>>>
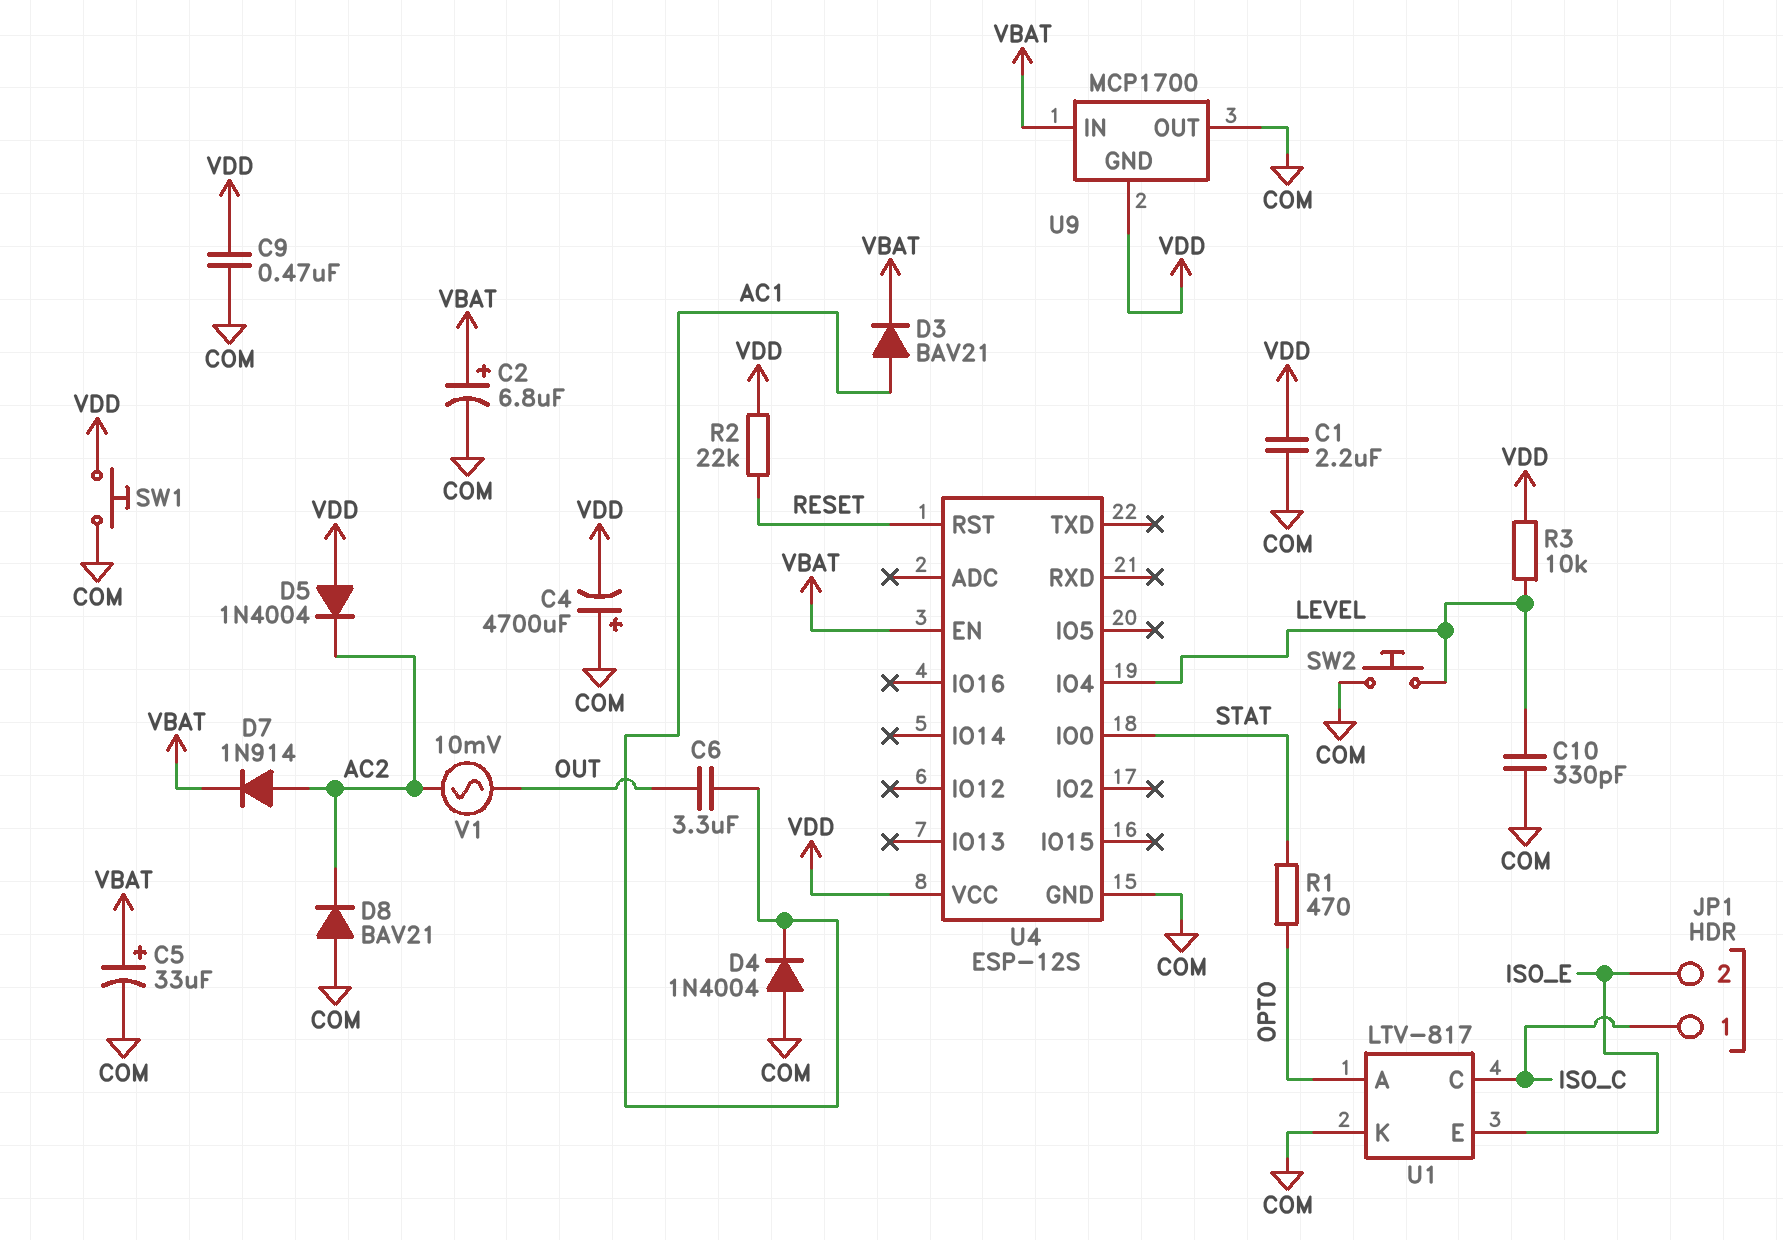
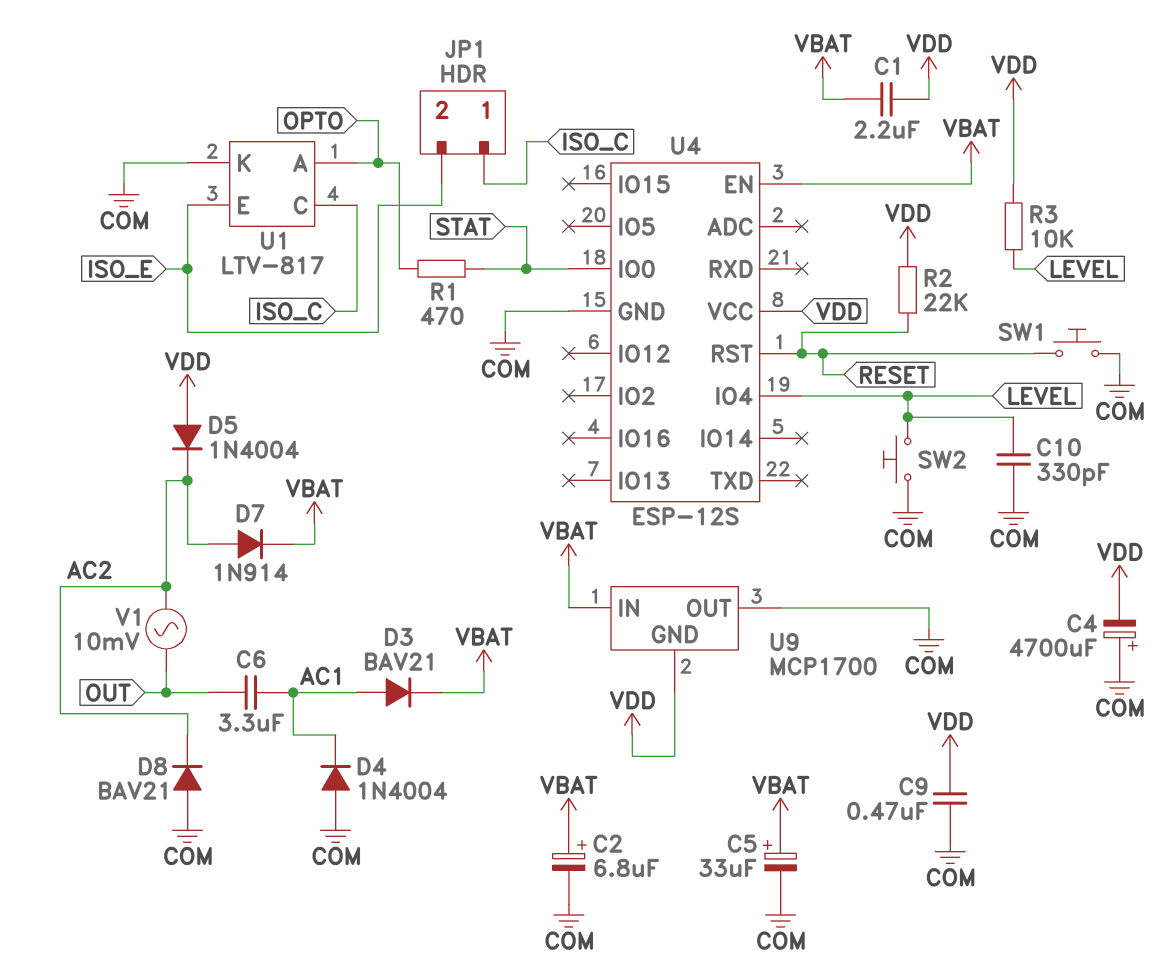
C1: 2.2uF (COM, VDD) -> 2.2uF (VBAT, VDD)
SW1: button (COM, VDD) -> button (COM, RESET)

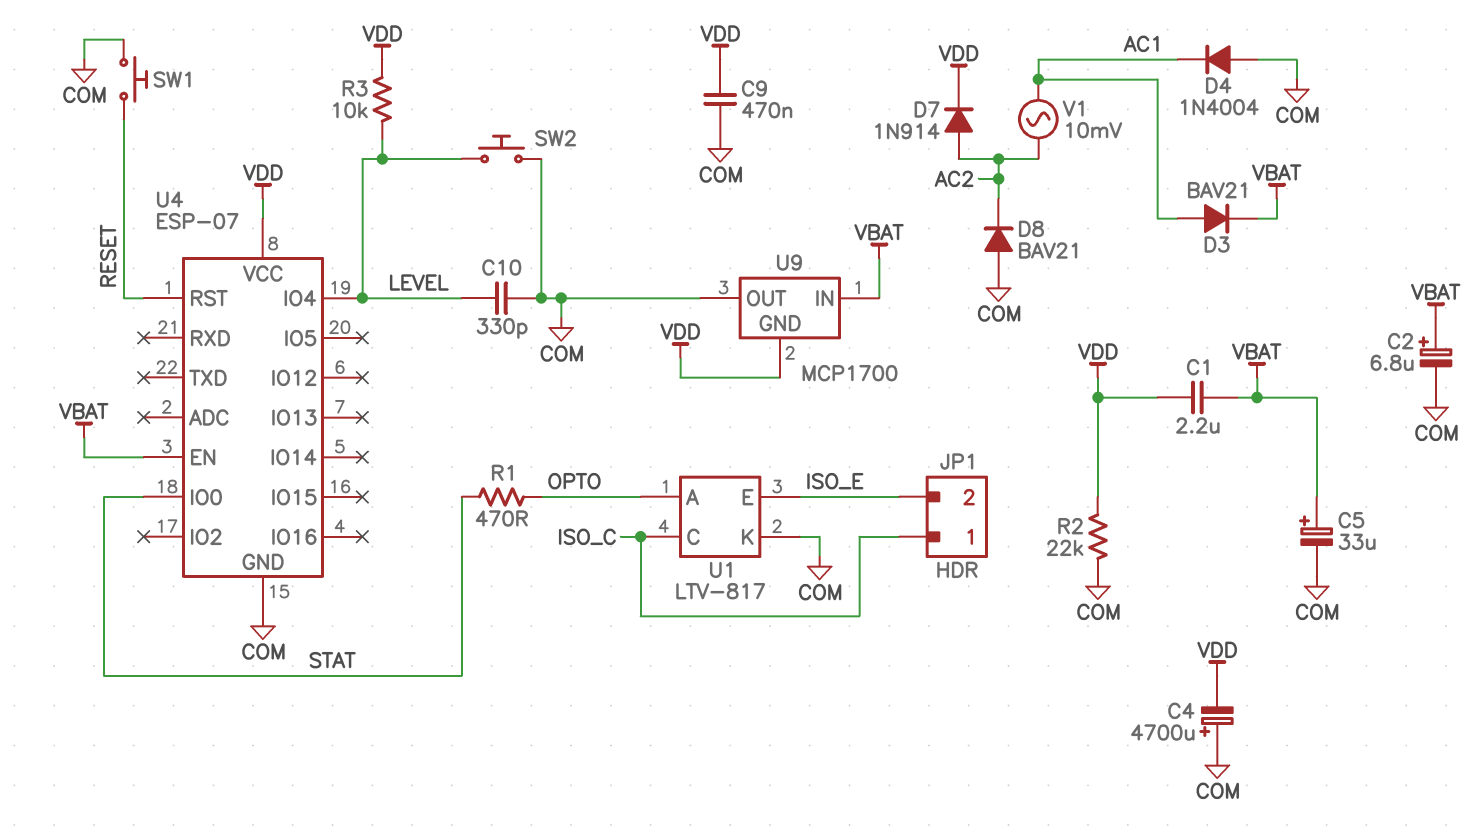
C6: 3.3uF (AC1, OUT) -> none
D5: diode 1N4004 (A VDD, K AC2) -> none
D7: diode 1N914 (A AC2, K VBAT) -> diode 1N914 (A AC2, K VDD)
R2: 22k (RESET, VDD) -> 22k (COM, VDD)
U4: ESP-12S -> ESP-07
V1: AC 10mV (AC2, OUT) -> AC 10mV (AC1, AC2)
<<<
Where in the records above does the word "VBAT" appear? Copy each line that holds it.

C1: 2.2uF (COM, VDD) -> 2.2uF (VBAT, VDD)
D7: diode 1N914 (A AC2, K VBAT) -> diode 1N914 (A AC2, K VDD)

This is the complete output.